### Task statement
Transcribe the stretch of entries below from the line with "R8: 3k (N011, N016) -> 3k (GND, N016)" through the line with "IC3 pin IO0: SCK -> SCL", exactly and with both ends included; leave out all other lines.

### Exercise input
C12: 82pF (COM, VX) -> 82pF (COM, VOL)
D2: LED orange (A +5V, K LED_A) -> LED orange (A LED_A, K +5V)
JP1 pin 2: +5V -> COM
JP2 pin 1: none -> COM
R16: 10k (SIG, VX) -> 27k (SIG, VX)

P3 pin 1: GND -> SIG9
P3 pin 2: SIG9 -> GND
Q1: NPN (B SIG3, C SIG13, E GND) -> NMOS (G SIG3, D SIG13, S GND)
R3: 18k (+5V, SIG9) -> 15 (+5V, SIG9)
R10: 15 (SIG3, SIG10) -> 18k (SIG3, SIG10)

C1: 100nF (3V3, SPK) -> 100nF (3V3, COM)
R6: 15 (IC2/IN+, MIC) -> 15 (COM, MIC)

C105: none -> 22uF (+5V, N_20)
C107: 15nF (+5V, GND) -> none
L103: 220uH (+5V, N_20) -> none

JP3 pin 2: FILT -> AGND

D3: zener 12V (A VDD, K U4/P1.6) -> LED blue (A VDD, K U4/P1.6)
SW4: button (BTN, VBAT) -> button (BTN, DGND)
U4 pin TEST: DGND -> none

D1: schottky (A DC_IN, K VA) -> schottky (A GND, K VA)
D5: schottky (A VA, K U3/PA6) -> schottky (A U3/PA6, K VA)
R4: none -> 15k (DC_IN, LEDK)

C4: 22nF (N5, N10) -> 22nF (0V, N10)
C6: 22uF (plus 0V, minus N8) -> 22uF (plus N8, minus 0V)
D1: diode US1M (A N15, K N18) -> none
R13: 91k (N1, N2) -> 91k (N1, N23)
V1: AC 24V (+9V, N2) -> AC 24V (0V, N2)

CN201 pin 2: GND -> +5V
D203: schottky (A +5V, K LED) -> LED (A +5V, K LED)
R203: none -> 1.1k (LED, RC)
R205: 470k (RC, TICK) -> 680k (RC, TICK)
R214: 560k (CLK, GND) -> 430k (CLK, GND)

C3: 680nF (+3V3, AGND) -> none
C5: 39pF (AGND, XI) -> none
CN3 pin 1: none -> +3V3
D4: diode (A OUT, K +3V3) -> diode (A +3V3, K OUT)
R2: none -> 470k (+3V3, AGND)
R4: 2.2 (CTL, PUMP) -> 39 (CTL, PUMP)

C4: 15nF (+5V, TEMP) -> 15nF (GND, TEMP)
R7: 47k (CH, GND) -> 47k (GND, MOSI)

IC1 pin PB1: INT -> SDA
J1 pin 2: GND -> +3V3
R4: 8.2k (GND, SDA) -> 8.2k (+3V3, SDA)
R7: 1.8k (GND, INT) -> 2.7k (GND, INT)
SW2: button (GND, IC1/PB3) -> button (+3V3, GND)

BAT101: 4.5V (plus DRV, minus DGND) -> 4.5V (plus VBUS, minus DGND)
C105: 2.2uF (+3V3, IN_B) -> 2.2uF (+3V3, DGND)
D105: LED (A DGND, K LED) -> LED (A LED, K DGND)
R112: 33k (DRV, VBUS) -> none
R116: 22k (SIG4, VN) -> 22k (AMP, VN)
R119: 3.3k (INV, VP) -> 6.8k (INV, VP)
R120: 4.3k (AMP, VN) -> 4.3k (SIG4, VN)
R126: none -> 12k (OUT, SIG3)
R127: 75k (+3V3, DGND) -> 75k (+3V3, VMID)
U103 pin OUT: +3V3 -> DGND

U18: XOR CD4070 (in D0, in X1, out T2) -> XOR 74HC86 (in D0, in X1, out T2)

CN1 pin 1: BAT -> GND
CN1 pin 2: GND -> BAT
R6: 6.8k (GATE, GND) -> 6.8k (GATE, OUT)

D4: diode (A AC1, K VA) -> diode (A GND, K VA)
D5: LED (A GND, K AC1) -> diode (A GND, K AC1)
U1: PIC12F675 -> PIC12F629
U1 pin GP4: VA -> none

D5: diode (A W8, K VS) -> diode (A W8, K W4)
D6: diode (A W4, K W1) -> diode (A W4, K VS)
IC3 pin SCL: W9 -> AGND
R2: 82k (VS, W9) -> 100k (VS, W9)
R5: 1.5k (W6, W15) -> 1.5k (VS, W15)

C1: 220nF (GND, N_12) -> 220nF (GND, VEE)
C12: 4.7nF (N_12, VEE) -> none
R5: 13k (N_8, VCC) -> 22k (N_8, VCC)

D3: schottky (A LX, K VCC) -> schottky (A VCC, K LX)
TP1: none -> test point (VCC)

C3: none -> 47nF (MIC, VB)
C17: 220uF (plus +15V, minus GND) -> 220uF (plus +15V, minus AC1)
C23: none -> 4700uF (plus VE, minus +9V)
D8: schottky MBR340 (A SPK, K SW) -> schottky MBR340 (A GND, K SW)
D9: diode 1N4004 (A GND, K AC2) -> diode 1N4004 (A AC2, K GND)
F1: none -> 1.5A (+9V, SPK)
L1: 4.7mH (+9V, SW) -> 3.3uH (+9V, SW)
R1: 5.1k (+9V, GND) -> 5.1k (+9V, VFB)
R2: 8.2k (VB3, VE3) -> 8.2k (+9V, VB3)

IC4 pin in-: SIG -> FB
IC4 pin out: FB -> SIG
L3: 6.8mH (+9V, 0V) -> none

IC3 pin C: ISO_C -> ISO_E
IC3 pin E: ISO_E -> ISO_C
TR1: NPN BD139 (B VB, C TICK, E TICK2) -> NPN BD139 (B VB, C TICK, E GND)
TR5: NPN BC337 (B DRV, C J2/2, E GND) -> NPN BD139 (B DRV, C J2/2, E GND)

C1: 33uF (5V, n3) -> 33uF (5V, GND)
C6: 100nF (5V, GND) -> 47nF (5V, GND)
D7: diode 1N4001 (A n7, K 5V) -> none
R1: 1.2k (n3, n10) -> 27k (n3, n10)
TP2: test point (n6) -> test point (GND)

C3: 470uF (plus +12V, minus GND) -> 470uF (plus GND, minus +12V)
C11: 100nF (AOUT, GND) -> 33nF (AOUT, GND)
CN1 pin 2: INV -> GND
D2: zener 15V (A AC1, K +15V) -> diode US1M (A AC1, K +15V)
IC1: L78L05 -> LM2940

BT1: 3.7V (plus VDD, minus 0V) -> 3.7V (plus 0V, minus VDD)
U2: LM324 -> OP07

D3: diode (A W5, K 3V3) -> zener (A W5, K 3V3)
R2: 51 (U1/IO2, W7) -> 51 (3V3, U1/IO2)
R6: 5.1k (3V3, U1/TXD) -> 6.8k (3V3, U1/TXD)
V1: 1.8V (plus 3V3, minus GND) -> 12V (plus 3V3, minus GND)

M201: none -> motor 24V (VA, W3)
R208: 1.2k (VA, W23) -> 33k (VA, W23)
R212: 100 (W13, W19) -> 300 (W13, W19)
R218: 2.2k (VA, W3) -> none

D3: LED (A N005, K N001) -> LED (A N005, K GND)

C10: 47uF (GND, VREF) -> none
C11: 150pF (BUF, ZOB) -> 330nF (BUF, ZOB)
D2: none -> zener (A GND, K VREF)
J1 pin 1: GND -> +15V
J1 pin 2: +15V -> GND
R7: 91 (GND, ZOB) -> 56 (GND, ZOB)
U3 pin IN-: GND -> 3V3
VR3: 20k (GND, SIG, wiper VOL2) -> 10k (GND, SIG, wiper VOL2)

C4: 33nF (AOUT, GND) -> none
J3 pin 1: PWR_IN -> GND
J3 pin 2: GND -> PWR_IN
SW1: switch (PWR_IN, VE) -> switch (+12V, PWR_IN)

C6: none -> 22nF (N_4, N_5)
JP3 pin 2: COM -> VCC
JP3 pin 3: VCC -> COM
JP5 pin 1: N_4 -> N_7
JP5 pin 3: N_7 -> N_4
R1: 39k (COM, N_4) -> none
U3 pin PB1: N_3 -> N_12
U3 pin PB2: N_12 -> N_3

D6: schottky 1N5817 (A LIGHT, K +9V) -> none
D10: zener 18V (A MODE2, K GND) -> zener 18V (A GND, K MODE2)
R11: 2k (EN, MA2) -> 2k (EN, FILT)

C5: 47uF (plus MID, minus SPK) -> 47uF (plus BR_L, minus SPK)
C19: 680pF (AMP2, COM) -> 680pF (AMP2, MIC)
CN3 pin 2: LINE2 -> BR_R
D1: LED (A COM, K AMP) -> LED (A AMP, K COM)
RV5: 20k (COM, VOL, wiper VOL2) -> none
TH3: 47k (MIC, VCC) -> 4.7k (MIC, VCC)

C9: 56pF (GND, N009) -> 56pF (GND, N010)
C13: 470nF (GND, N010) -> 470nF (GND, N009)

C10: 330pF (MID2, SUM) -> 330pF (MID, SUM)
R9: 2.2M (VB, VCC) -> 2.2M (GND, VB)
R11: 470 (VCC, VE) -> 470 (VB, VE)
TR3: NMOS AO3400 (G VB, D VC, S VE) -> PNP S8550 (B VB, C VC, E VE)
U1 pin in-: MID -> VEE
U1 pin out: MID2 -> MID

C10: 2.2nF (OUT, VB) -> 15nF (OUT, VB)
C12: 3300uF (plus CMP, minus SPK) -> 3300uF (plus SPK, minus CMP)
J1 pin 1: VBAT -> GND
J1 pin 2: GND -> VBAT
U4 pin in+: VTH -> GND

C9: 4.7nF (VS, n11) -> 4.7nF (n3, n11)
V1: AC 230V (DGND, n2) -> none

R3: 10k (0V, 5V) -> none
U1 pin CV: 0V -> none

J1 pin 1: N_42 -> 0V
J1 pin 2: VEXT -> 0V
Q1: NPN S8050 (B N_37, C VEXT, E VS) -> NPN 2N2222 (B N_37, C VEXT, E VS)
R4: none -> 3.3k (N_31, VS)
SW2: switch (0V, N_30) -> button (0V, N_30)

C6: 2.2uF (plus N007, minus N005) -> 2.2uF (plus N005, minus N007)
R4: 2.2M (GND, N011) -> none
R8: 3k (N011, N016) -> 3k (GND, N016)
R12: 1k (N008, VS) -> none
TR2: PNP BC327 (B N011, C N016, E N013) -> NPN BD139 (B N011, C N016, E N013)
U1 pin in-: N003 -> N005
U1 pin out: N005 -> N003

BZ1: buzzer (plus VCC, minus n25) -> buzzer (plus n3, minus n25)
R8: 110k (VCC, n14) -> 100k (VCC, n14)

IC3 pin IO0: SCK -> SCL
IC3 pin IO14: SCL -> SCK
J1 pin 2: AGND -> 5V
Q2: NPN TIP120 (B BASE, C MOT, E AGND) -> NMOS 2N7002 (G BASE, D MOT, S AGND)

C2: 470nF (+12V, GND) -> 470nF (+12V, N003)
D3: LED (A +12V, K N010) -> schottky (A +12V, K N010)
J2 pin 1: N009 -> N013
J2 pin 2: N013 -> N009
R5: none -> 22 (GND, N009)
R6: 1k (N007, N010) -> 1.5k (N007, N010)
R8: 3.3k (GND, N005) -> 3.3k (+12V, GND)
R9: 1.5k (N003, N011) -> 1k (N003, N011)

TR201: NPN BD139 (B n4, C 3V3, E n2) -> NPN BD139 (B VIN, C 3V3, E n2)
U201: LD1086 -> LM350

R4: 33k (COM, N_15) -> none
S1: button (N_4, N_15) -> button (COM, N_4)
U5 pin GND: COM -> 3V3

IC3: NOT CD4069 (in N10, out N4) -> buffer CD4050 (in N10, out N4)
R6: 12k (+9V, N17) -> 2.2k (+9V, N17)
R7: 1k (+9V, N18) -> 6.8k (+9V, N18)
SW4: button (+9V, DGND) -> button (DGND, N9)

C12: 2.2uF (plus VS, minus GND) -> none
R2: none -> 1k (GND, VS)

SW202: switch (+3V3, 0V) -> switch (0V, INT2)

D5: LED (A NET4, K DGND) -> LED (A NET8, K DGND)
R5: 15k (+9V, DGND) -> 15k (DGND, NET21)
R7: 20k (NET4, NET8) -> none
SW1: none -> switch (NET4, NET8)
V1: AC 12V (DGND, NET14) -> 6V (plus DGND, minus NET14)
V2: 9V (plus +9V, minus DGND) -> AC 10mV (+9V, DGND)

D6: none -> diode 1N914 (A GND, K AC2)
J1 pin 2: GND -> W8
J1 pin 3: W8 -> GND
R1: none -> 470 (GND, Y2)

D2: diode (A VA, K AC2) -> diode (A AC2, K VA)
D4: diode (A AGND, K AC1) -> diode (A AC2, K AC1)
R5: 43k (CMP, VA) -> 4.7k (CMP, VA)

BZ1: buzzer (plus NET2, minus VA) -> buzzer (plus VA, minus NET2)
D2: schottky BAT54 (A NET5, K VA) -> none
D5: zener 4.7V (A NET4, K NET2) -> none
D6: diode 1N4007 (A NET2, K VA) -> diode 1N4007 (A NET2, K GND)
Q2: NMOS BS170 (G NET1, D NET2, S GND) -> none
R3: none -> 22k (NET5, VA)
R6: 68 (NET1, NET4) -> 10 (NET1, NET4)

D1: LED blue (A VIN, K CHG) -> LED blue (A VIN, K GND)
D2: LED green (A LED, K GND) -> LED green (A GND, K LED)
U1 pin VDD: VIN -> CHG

### Expected answer
R8: 3k (N011, N016) -> 3k (GND, N016)
R12: 1k (N008, VS) -> none
TR2: PNP BC327 (B N011, C N016, E N013) -> NPN BD139 (B N011, C N016, E N013)
U1 pin in-: N003 -> N005
U1 pin out: N005 -> N003

BZ1: buzzer (plus VCC, minus n25) -> buzzer (plus n3, minus n25)
R8: 110k (VCC, n14) -> 100k (VCC, n14)

IC3 pin IO0: SCK -> SCL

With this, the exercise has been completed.